### Exercise prompt
Can you reproduce the material below with each "detergent" changed to "soap" and nothing else altered?

### Task material
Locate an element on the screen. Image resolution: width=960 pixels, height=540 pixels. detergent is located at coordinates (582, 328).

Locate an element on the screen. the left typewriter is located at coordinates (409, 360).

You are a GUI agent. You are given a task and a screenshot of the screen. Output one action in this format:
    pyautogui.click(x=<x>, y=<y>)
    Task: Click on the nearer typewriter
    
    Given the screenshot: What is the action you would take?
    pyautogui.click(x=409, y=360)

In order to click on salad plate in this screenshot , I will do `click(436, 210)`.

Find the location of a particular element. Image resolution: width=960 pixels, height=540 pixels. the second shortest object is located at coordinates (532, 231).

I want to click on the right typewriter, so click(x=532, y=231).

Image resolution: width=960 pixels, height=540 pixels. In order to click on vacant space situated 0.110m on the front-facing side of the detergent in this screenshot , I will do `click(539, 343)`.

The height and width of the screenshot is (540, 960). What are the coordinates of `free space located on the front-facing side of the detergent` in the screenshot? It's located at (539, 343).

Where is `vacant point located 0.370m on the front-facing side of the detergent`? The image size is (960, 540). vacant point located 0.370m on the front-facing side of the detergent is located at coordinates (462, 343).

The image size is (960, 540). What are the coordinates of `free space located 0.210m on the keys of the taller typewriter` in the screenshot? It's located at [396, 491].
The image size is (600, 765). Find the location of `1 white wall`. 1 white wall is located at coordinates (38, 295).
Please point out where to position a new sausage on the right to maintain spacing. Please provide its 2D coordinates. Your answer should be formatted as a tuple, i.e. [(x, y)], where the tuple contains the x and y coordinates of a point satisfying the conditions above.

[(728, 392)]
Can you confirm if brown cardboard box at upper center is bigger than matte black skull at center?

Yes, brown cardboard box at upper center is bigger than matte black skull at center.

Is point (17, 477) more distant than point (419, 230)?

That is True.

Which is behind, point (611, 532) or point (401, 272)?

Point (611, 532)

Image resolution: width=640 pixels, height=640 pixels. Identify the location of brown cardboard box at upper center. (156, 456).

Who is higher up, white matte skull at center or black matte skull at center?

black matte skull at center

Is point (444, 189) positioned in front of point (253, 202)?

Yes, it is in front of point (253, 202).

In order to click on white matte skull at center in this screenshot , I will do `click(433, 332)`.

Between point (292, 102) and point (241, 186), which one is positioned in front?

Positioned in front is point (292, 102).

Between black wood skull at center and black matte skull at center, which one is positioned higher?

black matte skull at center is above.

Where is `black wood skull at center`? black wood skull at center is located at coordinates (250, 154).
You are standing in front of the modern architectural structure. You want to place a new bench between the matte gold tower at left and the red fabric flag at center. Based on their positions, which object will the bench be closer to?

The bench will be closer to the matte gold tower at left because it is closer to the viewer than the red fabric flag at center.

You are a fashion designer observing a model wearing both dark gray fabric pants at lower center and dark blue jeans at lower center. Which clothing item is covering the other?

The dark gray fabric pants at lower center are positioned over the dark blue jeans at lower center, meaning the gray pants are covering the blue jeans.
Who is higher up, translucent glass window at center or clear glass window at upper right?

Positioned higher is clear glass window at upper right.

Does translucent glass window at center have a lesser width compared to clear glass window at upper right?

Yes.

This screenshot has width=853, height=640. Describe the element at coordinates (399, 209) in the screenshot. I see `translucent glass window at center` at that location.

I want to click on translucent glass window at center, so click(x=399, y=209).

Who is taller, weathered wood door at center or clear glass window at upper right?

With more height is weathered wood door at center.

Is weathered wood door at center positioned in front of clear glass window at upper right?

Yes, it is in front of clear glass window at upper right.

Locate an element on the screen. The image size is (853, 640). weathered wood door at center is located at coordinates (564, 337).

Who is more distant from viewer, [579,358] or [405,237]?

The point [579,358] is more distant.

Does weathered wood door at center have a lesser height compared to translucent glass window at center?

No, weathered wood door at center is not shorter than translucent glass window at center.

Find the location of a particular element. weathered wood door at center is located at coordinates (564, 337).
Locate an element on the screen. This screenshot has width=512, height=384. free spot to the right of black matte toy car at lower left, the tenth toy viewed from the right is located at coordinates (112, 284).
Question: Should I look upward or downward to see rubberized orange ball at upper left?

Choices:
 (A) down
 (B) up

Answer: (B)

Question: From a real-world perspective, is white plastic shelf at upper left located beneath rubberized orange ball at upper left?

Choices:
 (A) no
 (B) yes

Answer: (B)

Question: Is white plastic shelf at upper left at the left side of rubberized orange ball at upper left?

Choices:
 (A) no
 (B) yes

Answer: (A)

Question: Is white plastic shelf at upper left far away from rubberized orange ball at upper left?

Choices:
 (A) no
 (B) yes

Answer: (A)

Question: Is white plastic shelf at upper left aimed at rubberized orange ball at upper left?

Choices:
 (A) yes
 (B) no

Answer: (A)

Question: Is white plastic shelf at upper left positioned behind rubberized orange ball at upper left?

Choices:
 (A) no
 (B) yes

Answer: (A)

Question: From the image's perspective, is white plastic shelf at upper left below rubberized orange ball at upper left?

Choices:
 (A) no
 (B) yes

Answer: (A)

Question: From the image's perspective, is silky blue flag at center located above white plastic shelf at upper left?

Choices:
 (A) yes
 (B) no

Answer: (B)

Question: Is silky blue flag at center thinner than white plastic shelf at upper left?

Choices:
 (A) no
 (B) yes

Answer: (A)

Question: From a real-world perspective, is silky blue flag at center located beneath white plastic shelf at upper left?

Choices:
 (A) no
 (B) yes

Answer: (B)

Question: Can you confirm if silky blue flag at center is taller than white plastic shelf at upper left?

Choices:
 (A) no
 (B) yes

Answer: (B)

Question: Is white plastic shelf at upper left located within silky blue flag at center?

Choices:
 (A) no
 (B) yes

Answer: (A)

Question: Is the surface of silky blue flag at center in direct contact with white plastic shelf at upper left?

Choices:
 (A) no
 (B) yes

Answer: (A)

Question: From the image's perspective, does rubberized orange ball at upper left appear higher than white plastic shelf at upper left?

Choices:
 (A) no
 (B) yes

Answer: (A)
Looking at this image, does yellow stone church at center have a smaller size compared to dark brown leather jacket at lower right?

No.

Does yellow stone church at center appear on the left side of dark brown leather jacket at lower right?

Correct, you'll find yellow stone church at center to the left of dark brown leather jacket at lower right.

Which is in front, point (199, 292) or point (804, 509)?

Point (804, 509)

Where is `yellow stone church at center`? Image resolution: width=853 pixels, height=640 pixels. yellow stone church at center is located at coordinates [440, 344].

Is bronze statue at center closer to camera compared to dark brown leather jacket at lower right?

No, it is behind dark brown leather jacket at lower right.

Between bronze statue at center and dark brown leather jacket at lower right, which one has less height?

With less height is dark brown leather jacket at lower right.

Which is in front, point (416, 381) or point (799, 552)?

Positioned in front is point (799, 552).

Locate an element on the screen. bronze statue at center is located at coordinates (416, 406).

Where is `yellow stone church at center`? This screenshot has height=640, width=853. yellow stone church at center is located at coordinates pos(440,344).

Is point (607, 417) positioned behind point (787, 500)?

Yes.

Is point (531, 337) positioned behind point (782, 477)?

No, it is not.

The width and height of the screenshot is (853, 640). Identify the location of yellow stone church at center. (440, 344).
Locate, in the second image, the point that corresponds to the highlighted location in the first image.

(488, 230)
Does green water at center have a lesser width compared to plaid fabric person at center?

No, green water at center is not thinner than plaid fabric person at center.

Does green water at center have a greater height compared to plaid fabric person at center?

### Completed exercise
Locate an element on the screen. Image resolution: width=960 pixels, height=540 pixels. soap is located at coordinates (582, 328).

Locate an element on the screen. the left typewriter is located at coordinates (409, 360).

You are a GUI agent. You are given a task and a screenshot of the screen. Output one action in this format:
    pyautogui.click(x=<x>, y=<y>)
    Task: Click on the nearer typewriter
    
    Given the screenshot: What is the action you would take?
    pyautogui.click(x=409, y=360)

In order to click on salad plate in this screenshot , I will do `click(436, 210)`.

Find the location of a particular element. Image resolution: width=960 pixels, height=540 pixels. the second shortest object is located at coordinates (532, 231).

I want to click on the right typewriter, so click(x=532, y=231).

Image resolution: width=960 pixels, height=540 pixels. In order to click on vacant space situated 0.110m on the front-facing side of the soap in this screenshot , I will do `click(539, 343)`.

The height and width of the screenshot is (540, 960). What are the coordinates of `free space located on the front-facing side of the soap` in the screenshot? It's located at (539, 343).

Where is `vacant point located 0.370m on the front-facing side of the soap`? The image size is (960, 540). vacant point located 0.370m on the front-facing side of the soap is located at coordinates (462, 343).

The image size is (960, 540). What are the coordinates of `free space located 0.210m on the keys of the taller typewriter` in the screenshot? It's located at [396, 491].
The image size is (600, 765). Find the location of `1 white wall`. 1 white wall is located at coordinates (38, 295).
Please point out where to position a new sausage on the right to maintain spacing. Please provide its 2D coordinates. Your answer should be formatted as a tuple, i.e. [(x, y)], where the tuple contains the x and y coordinates of a point satisfying the conditions above.

[(728, 392)]
Can you confirm if brown cardboard box at upper center is bigger than matte black skull at center?

Yes, brown cardboard box at upper center is bigger than matte black skull at center.

Is point (17, 477) more distant than point (419, 230)?

That is True.

Which is behind, point (611, 532) or point (401, 272)?

Point (611, 532)

Image resolution: width=640 pixels, height=640 pixels. Identify the location of brown cardboard box at upper center. (156, 456).

Who is higher up, white matte skull at center or black matte skull at center?

black matte skull at center

Is point (444, 189) positioned in front of point (253, 202)?

Yes, it is in front of point (253, 202).

In order to click on white matte skull at center in this screenshot , I will do `click(433, 332)`.

Between point (292, 102) and point (241, 186), which one is positioned in front?

Positioned in front is point (292, 102).

Between black wood skull at center and black matte skull at center, which one is positioned higher?

black matte skull at center is above.

Where is `black wood skull at center`? black wood skull at center is located at coordinates (250, 154).
You are standing in front of the modern architectural structure. You want to place a new bench between the matte gold tower at left and the red fabric flag at center. Based on their positions, which object will the bench be closer to?

The bench will be closer to the matte gold tower at left because it is closer to the viewer than the red fabric flag at center.

You are a fashion designer observing a model wearing both dark gray fabric pants at lower center and dark blue jeans at lower center. Which clothing item is covering the other?

The dark gray fabric pants at lower center are positioned over the dark blue jeans at lower center, meaning the gray pants are covering the blue jeans.
Who is higher up, translucent glass window at center or clear glass window at upper right?

Positioned higher is clear glass window at upper right.

Does translucent glass window at center have a lesser width compared to clear glass window at upper right?

Yes.

This screenshot has width=853, height=640. Describe the element at coordinates (399, 209) in the screenshot. I see `translucent glass window at center` at that location.

I want to click on translucent glass window at center, so click(x=399, y=209).

Who is taller, weathered wood door at center or clear glass window at upper right?

With more height is weathered wood door at center.

Is weathered wood door at center positioned in front of clear glass window at upper right?

Yes, it is in front of clear glass window at upper right.

Locate an element on the screen. The image size is (853, 640). weathered wood door at center is located at coordinates (564, 337).

Who is more distant from viewer, [579,358] or [405,237]?

The point [579,358] is more distant.

Does weathered wood door at center have a lesser height compared to translucent glass window at center?

No, weathered wood door at center is not shorter than translucent glass window at center.

Find the location of a particular element. weathered wood door at center is located at coordinates (564, 337).
Locate an element on the screen. This screenshot has width=512, height=384. free spot to the right of black matte toy car at lower left, the tenth toy viewed from the right is located at coordinates (112, 284).
Question: Should I look upward or downward to see rubberized orange ball at upper left?

Choices:
 (A) down
 (B) up

Answer: (B)

Question: From a real-world perspective, is white plastic shelf at upper left located beneath rubberized orange ball at upper left?

Choices:
 (A) no
 (B) yes

Answer: (B)

Question: Is white plastic shelf at upper left at the left side of rubberized orange ball at upper left?

Choices:
 (A) no
 (B) yes

Answer: (A)

Question: Is white plastic shelf at upper left far away from rubberized orange ball at upper left?

Choices:
 (A) no
 (B) yes

Answer: (A)

Question: Is white plastic shelf at upper left aimed at rubberized orange ball at upper left?

Choices:
 (A) yes
 (B) no

Answer: (A)

Question: Is white plastic shelf at upper left positioned behind rubberized orange ball at upper left?

Choices:
 (A) no
 (B) yes

Answer: (A)

Question: From the image's perspective, is white plastic shelf at upper left below rubberized orange ball at upper left?

Choices:
 (A) no
 (B) yes

Answer: (A)

Question: From the image's perspective, is silky blue flag at center located above white plastic shelf at upper left?

Choices:
 (A) yes
 (B) no

Answer: (B)

Question: Is silky blue flag at center thinner than white plastic shelf at upper left?

Choices:
 (A) no
 (B) yes

Answer: (A)

Question: From a real-world perspective, is silky blue flag at center located beneath white plastic shelf at upper left?

Choices:
 (A) no
 (B) yes

Answer: (B)

Question: Can you confirm if silky blue flag at center is taller than white plastic shelf at upper left?

Choices:
 (A) no
 (B) yes

Answer: (B)

Question: Is white plastic shelf at upper left located within silky blue flag at center?

Choices:
 (A) no
 (B) yes

Answer: (A)

Question: Is the surface of silky blue flag at center in direct contact with white plastic shelf at upper left?

Choices:
 (A) no
 (B) yes

Answer: (A)

Question: From the image's perspective, does rubberized orange ball at upper left appear higher than white plastic shelf at upper left?

Choices:
 (A) no
 (B) yes

Answer: (A)
Looking at this image, does yellow stone church at center have a smaller size compared to dark brown leather jacket at lower right?

No.

Does yellow stone church at center appear on the left side of dark brown leather jacket at lower right?

Correct, you'll find yellow stone church at center to the left of dark brown leather jacket at lower right.

Which is in front, point (199, 292) or point (804, 509)?

Point (804, 509)

Where is `yellow stone church at center`? Image resolution: width=853 pixels, height=640 pixels. yellow stone church at center is located at coordinates [440, 344].

Is bronze statue at center closer to camera compared to dark brown leather jacket at lower right?

No, it is behind dark brown leather jacket at lower right.

Between bronze statue at center and dark brown leather jacket at lower right, which one has less height?

With less height is dark brown leather jacket at lower right.

Which is in front, point (416, 381) or point (799, 552)?

Positioned in front is point (799, 552).

Locate an element on the screen. bronze statue at center is located at coordinates (416, 406).

Where is `yellow stone church at center`? This screenshot has height=640, width=853. yellow stone church at center is located at coordinates pos(440,344).

Is point (607, 417) positioned behind point (787, 500)?

Yes.

Is point (531, 337) positioned behind point (782, 477)?

No, it is not.

The width and height of the screenshot is (853, 640). Identify the location of yellow stone church at center. (440, 344).
Locate, in the second image, the point that corresponds to the highlighted location in the first image.

(488, 230)
Does green water at center have a lesser width compared to plaid fabric person at center?

No, green water at center is not thinner than plaid fabric person at center.

Does green water at center have a greater height compared to plaid fabric person at center?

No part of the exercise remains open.